Task prompt
Nothing but the lines from the one containing "L1: 100uH (+24V, LX) -> 1uH (+24V, LX)" through the end of the data below may appear in the response, each one exact.

*** Opening of Provided entries ***

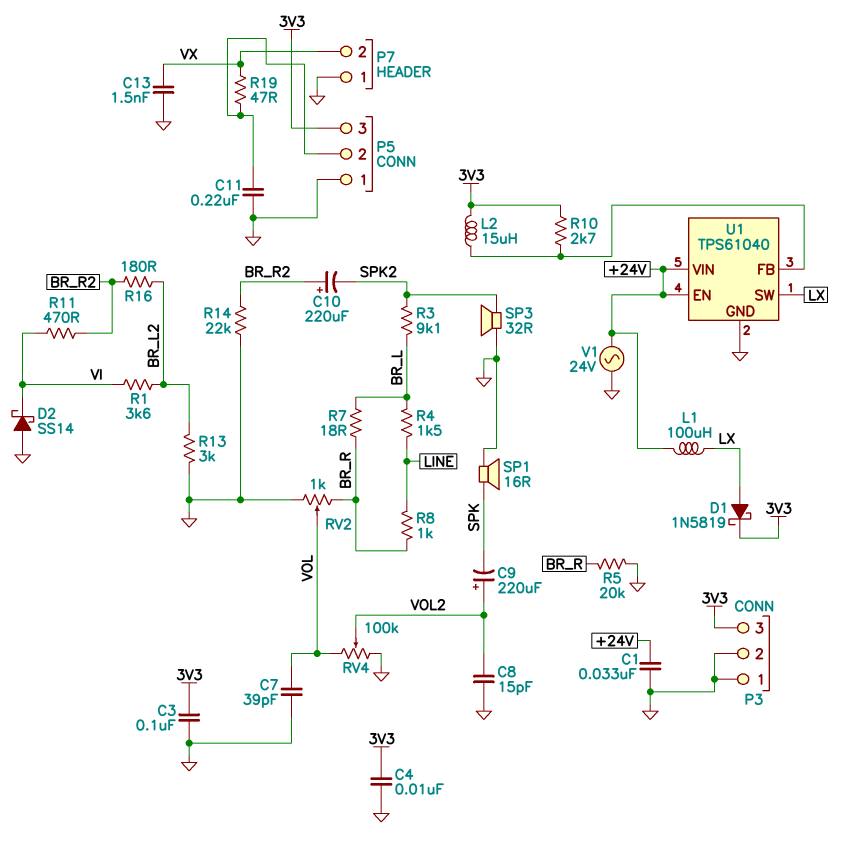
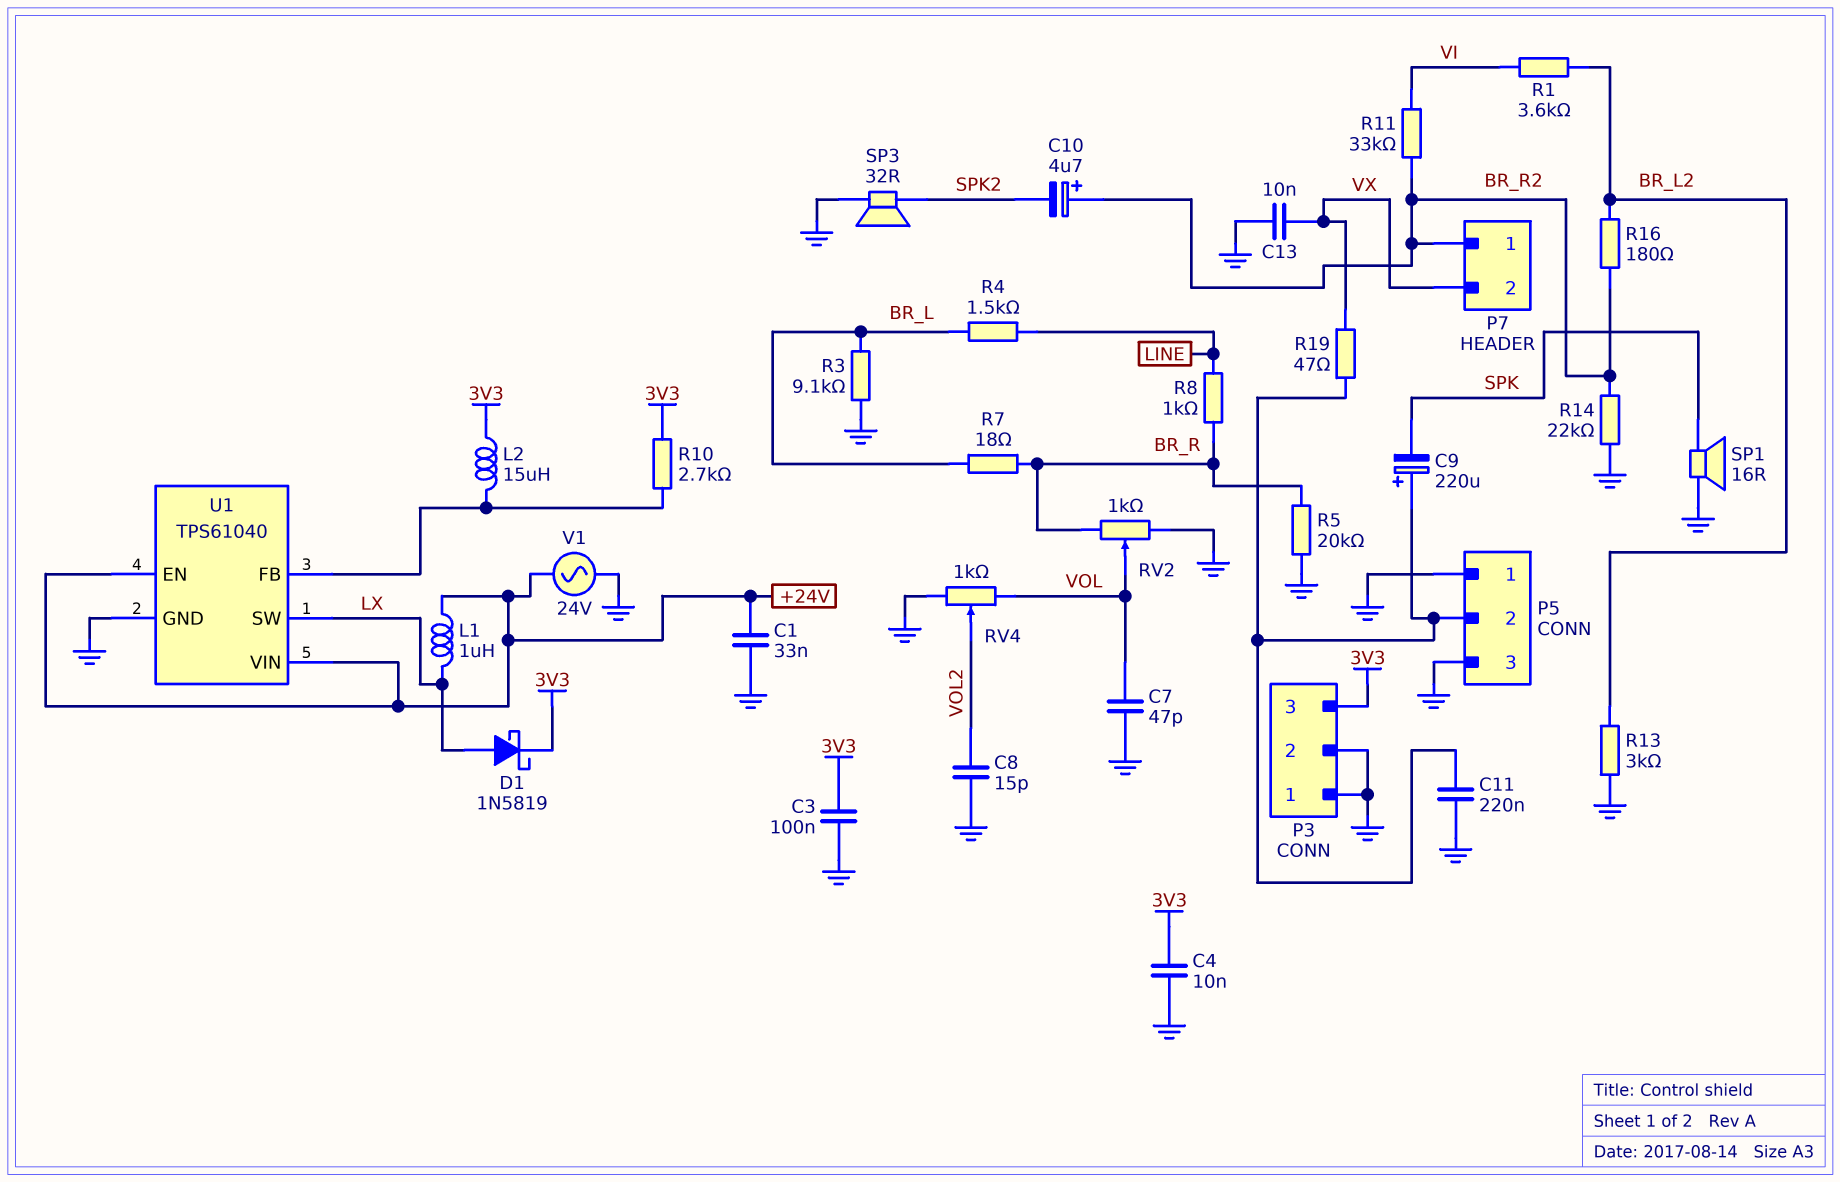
C7: 39pF (GND, VOL) -> 47pF (GND, VOL)
C9: 220uF (plus VOL2, minus SPK) -> 220uF (plus P5/2, minus SPK)
C10: 220uF (plus BR_R2, minus SPK2) -> 4.7uF (plus BR_R2, minus SPK2)
C13: 1.5nF (GND, VX) -> 10nF (GND, VX)
D2: schottky SS14 (A GND, K VI) -> none
L1: 100uH (+24V, LX) -> 1uH (+24V, LX)
P5 pin 3: 3V3 -> GND
P7 pin 1: GND -> BR_R2
R3: 9.1k (BR_L, SPK2) -> 9.1k (BR_L, GND)
R11: 470 (BR_R2, VI) -> 33k (BR_R2, VI)
RV4: 100k (GND, VOL, wiper VOL2) -> 1k (GND, VOL, wiper VOL2)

*** Close of Provided entries ***

Task solution
L1: 100uH (+24V, LX) -> 1uH (+24V, LX)
P5 pin 3: 3V3 -> GND
P7 pin 1: GND -> BR_R2
R3: 9.1k (BR_L, SPK2) -> 9.1k (BR_L, GND)
R11: 470 (BR_R2, VI) -> 33k (BR_R2, VI)
RV4: 100k (GND, VOL, wiper VOL2) -> 1k (GND, VOL, wiper VOL2)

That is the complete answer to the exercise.